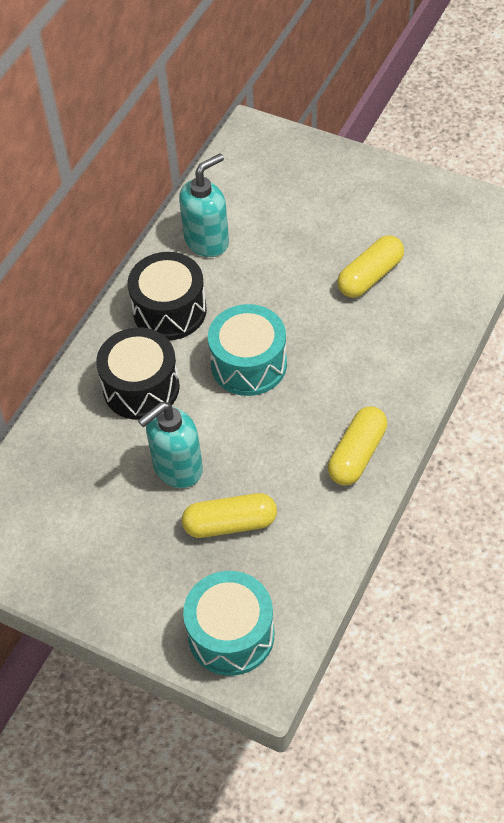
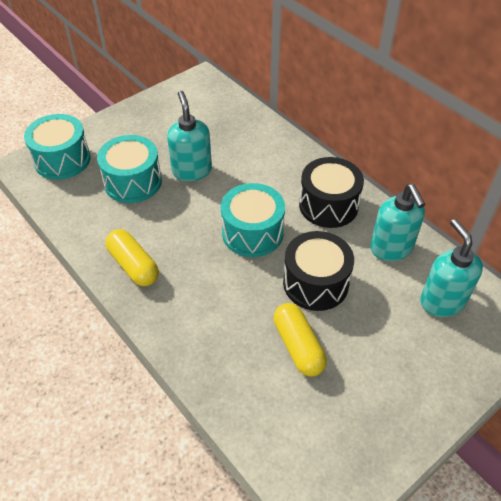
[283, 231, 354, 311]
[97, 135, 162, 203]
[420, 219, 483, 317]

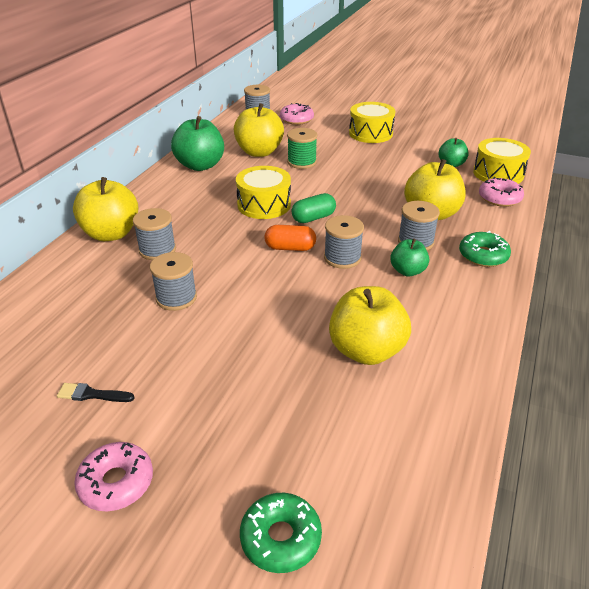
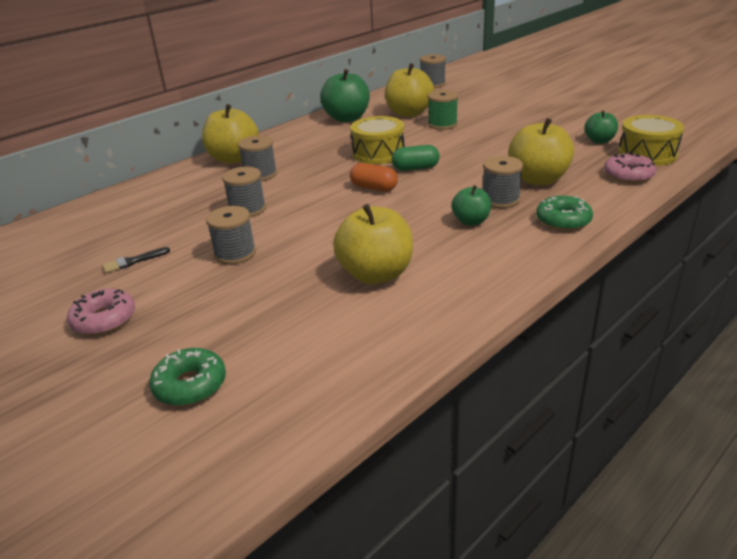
[102, 247, 170, 273]
[280, 103, 314, 125] (first image)
[206, 206, 256, 265]
[349, 102, 395, 143] (first image)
• • • • • • •
_PROMPT_
Go through the lines above. Select every one that has the string "image".

_RESPONSE AREA_
[280, 103, 314, 125] (first image)
[349, 102, 395, 143] (first image)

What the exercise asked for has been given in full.